* [What you need to do]: Verbatim copy without images: return all of the data as it stands.

Dataset content: Begin

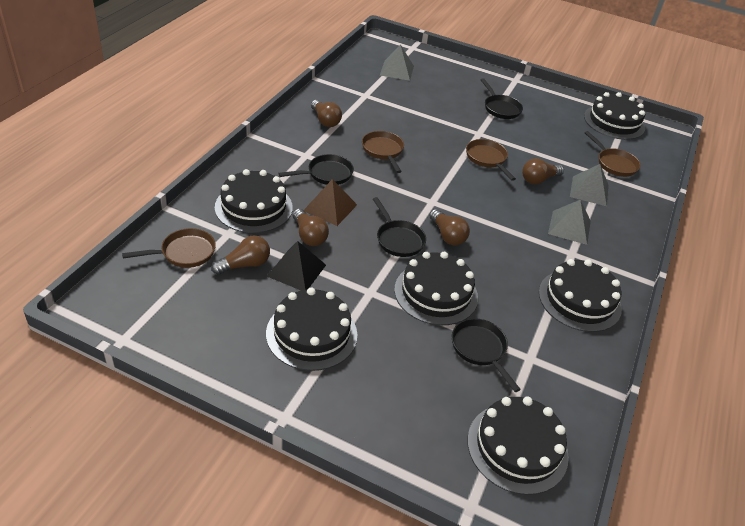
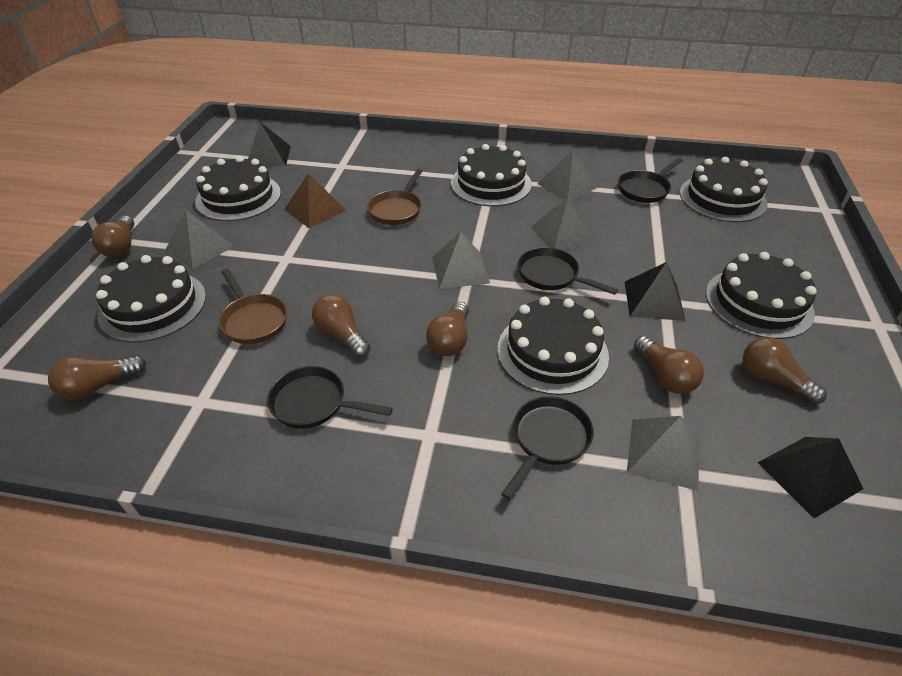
black pyramid: 1 -> 3
brown light bulb: 5 -> 6
brown pan: 4 -> 2
grey pyramid: 3 -> 5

Dataset content: End

* [Written answer]:
black pyramid: 1 -> 3
brown light bulb: 5 -> 6
brown pan: 4 -> 2
grey pyramid: 3 -> 5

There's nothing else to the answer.